> [YOUR INSTRUCTIONS] Pull out each line in the listing below that contains the string "stopTrillSpan".

> [INPUT FOR THIS TASK]
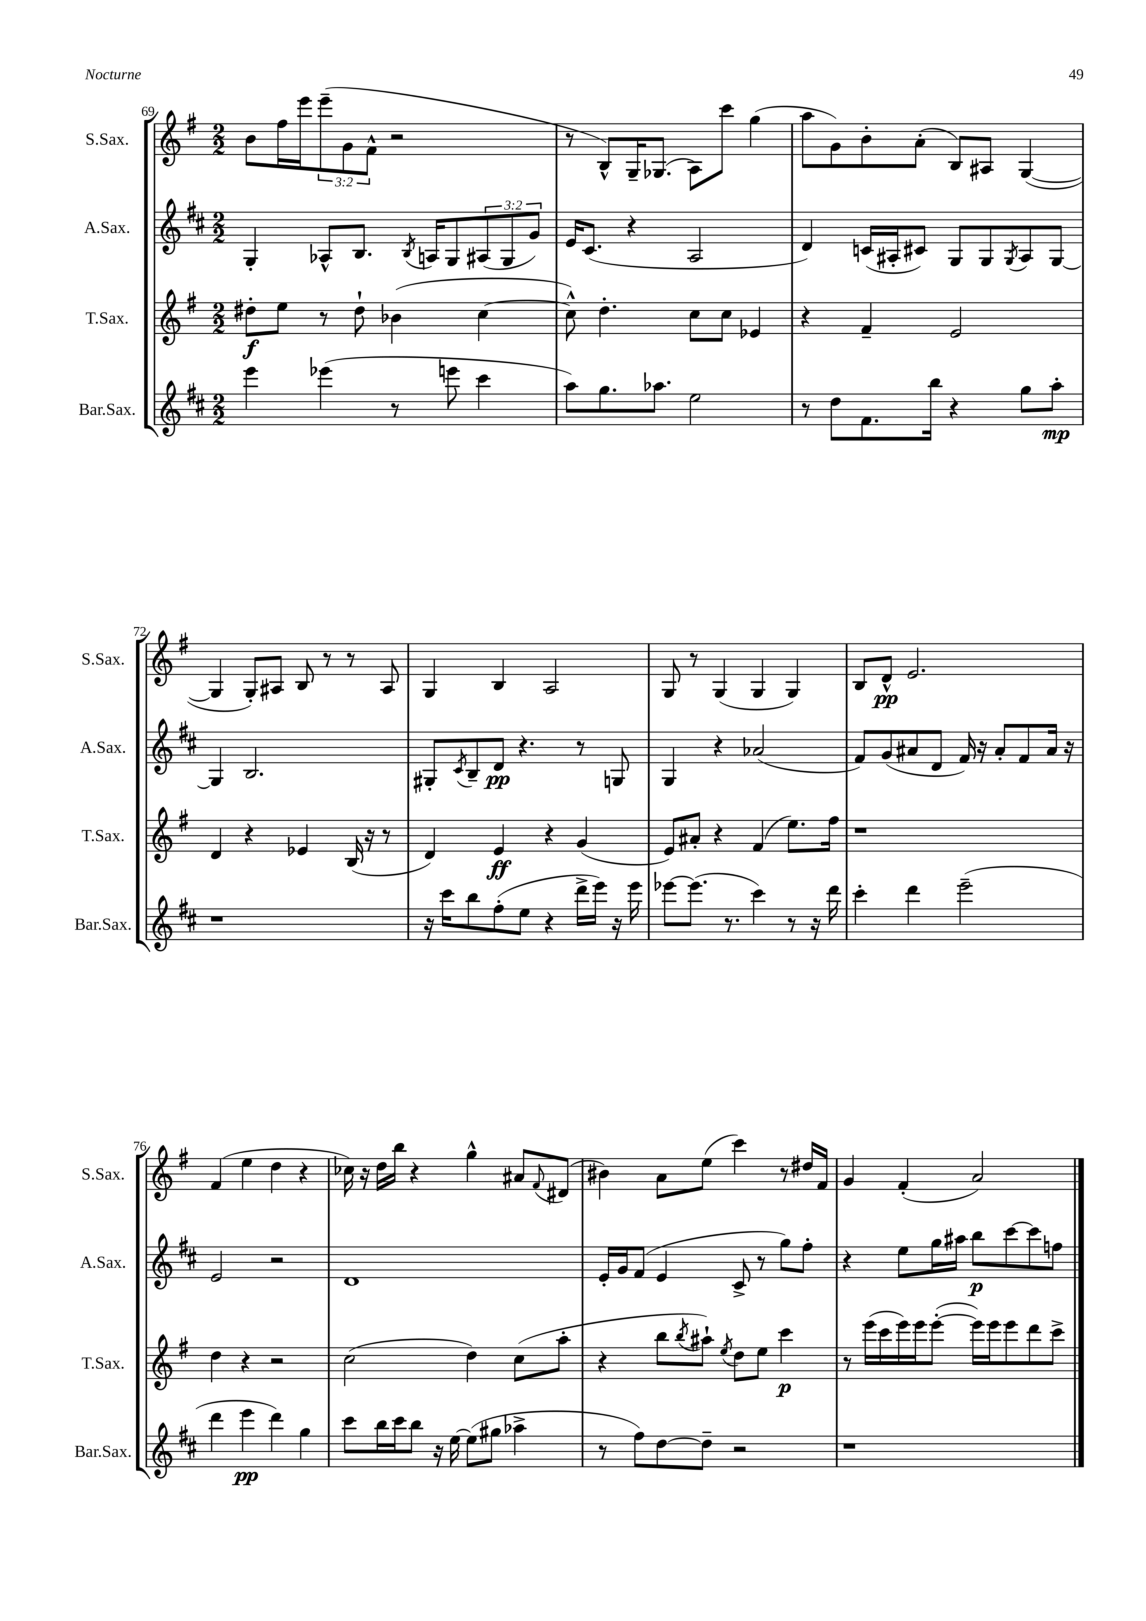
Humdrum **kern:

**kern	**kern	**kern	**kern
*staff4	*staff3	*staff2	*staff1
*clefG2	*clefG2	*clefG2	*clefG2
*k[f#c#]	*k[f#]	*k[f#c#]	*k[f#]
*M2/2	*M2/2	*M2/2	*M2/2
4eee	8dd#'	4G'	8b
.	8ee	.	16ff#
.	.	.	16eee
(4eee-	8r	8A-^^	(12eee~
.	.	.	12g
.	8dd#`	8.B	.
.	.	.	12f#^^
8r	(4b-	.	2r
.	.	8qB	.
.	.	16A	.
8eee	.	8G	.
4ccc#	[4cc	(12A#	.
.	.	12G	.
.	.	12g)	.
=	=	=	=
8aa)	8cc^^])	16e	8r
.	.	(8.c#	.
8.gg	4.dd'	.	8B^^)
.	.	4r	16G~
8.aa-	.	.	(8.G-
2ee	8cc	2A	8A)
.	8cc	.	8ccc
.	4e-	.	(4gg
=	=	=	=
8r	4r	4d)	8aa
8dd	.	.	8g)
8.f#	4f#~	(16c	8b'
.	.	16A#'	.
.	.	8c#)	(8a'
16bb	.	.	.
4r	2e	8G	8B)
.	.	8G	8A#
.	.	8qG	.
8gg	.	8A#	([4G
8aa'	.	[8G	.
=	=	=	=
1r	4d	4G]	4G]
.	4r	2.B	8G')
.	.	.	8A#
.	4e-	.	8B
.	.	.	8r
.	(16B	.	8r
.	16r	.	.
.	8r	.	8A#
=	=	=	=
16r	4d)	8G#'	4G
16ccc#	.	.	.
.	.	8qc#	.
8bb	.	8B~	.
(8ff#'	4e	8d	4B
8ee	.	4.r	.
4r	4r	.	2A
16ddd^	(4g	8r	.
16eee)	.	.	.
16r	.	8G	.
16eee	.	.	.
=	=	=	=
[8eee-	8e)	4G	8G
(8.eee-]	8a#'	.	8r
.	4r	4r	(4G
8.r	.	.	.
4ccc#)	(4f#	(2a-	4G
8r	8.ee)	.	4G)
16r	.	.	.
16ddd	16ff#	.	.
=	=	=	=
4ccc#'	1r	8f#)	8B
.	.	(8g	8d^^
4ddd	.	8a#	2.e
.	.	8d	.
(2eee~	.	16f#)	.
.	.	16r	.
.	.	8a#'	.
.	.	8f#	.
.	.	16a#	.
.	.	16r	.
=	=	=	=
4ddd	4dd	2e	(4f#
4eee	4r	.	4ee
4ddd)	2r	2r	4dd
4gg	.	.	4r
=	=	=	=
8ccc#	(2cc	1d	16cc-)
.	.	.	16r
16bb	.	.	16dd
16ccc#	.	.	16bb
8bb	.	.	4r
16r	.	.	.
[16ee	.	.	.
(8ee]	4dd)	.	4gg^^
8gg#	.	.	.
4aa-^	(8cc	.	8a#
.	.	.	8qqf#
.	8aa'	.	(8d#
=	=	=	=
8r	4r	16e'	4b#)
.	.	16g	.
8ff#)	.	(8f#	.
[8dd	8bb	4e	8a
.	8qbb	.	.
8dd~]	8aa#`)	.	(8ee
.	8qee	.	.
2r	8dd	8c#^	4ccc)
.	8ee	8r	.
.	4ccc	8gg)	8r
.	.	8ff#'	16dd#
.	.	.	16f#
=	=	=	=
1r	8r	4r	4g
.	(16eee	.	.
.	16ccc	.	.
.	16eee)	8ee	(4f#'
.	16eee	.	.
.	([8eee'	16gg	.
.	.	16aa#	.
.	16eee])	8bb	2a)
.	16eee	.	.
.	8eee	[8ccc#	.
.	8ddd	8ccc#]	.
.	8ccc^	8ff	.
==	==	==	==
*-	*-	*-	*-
---
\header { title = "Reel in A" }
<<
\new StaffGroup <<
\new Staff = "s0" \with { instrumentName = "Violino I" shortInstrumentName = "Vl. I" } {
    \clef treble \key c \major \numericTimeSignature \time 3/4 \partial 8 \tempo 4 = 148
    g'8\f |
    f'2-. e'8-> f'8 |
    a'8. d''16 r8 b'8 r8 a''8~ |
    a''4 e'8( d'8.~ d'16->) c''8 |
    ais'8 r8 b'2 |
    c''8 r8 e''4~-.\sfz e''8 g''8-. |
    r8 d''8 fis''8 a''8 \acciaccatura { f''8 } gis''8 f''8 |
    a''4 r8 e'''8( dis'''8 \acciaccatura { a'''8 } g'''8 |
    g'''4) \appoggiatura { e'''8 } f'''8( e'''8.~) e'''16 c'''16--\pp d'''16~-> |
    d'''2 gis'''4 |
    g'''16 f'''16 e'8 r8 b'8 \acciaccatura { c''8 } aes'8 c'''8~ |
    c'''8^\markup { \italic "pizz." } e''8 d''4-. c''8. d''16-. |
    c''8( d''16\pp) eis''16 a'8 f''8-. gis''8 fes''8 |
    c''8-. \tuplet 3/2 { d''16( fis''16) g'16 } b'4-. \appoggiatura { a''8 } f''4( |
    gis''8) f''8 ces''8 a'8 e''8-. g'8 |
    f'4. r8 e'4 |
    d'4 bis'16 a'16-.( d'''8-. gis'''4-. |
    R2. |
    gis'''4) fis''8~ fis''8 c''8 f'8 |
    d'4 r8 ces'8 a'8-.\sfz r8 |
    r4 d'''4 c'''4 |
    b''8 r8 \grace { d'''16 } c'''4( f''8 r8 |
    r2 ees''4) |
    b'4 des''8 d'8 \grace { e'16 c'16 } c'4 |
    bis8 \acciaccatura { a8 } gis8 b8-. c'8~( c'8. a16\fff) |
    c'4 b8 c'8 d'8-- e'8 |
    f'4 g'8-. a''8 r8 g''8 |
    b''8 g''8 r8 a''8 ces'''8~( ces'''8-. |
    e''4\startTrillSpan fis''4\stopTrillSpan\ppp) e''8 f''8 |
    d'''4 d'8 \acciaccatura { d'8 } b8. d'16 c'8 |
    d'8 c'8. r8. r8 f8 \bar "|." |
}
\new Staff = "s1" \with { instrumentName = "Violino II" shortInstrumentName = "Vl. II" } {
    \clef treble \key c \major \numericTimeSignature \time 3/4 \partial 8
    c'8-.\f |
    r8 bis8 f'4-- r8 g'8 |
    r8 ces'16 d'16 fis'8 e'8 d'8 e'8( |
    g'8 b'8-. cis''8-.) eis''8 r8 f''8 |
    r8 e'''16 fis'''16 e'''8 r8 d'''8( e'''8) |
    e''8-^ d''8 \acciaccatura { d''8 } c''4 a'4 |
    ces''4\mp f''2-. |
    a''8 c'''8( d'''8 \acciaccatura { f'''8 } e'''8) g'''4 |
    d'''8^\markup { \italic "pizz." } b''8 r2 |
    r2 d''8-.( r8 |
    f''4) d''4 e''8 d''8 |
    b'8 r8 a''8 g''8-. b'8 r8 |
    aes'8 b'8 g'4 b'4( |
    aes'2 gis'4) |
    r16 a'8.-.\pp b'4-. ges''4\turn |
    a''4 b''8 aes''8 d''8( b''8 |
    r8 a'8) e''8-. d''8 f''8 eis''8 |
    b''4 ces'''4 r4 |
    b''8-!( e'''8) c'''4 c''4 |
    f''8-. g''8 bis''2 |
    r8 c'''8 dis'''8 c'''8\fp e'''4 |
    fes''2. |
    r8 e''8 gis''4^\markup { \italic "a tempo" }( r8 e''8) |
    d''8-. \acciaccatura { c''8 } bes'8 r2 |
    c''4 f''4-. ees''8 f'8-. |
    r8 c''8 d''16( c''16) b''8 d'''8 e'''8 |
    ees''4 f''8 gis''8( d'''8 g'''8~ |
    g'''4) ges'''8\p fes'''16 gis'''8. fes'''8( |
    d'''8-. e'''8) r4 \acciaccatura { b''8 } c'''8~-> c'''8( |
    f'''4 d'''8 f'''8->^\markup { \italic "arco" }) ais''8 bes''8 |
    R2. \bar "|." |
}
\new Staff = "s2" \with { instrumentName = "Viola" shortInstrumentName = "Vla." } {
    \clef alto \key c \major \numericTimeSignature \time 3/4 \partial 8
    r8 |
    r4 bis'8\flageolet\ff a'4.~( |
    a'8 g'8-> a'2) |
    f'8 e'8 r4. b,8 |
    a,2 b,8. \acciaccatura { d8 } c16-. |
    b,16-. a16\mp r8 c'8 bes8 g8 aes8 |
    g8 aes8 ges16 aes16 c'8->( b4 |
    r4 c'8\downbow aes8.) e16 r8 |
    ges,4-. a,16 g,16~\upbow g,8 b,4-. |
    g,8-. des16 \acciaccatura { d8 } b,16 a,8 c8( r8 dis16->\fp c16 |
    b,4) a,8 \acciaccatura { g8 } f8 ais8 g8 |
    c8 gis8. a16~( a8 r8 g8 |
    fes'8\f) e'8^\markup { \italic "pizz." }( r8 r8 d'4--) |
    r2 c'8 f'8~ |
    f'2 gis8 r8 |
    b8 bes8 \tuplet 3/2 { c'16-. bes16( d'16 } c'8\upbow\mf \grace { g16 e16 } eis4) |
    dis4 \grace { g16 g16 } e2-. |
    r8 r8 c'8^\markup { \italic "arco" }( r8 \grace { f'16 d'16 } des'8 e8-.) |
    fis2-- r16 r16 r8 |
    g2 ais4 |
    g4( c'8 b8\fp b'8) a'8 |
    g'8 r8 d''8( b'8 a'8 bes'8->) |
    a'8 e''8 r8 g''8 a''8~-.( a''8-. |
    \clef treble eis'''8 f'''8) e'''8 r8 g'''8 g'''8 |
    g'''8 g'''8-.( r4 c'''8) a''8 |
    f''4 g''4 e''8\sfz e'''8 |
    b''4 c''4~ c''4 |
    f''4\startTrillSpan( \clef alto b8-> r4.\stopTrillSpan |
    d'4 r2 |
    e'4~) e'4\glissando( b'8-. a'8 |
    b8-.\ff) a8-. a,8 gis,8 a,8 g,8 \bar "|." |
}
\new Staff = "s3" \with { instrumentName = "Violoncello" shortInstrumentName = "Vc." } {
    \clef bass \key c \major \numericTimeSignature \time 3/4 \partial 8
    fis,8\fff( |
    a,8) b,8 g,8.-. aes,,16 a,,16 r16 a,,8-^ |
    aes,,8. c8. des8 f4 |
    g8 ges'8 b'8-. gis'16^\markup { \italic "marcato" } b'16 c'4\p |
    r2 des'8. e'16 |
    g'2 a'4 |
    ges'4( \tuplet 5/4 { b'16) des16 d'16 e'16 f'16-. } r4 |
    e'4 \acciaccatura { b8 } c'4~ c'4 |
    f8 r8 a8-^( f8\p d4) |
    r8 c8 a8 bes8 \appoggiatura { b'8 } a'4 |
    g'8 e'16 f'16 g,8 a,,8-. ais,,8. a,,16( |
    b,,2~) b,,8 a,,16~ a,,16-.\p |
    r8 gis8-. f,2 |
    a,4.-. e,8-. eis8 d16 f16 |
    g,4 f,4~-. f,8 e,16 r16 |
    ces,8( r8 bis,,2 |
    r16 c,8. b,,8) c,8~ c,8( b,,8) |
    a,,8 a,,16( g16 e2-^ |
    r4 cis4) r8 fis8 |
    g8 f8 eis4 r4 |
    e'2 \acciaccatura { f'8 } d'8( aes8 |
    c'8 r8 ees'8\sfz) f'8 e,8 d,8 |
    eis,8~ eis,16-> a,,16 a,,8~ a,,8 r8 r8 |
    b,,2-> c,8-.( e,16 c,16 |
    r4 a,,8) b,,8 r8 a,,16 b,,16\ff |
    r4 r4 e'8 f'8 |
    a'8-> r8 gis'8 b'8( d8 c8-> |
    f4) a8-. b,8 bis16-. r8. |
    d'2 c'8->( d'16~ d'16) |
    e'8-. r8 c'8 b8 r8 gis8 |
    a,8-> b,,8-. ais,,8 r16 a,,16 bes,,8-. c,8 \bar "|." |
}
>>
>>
--
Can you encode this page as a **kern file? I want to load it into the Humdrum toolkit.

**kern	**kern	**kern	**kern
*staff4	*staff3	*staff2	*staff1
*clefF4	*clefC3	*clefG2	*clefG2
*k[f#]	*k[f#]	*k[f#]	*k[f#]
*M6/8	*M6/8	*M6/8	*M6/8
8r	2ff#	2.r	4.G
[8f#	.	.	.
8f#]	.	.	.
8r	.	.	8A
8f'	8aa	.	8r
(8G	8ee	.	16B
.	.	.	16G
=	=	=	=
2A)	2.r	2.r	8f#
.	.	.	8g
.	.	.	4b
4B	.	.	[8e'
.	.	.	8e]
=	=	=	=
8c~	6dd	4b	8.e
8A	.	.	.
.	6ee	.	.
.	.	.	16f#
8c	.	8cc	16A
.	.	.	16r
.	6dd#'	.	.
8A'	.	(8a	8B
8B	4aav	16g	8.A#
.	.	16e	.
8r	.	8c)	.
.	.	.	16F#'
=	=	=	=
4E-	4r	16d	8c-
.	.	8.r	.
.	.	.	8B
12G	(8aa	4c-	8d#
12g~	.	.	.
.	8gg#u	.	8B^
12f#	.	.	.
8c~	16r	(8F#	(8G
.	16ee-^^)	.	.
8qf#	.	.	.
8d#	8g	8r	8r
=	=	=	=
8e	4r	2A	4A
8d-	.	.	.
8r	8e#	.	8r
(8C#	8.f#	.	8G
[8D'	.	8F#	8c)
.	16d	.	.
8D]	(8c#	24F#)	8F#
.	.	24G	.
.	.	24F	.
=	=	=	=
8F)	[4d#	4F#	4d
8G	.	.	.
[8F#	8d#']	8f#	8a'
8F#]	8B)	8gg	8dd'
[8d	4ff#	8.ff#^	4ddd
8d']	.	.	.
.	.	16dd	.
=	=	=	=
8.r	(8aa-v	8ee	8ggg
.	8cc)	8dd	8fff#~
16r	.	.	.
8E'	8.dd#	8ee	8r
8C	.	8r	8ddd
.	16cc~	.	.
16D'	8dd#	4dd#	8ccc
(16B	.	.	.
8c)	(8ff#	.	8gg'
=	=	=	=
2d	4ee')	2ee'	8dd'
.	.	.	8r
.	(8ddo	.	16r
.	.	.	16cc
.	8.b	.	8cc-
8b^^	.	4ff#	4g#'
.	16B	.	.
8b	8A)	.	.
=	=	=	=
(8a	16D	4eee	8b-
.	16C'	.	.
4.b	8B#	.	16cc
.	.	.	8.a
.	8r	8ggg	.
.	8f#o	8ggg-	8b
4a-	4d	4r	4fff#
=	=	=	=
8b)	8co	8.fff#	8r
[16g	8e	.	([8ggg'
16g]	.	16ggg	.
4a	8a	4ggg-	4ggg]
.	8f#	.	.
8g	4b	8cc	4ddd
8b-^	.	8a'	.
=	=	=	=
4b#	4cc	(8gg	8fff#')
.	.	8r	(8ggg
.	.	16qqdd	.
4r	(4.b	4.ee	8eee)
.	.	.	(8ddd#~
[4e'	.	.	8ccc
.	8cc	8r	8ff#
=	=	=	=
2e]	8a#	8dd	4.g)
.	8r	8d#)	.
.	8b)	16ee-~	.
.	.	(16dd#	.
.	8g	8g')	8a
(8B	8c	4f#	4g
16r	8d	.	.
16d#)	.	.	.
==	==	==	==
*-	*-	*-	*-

> [THE OUTPUT]
    e''4\startTrillSpan fis''4\stopTrillSpan\ppp) e''8 f''8 |
    f''4\startTrillSpan( \clef alto b8-> r4.\stopTrillSpan |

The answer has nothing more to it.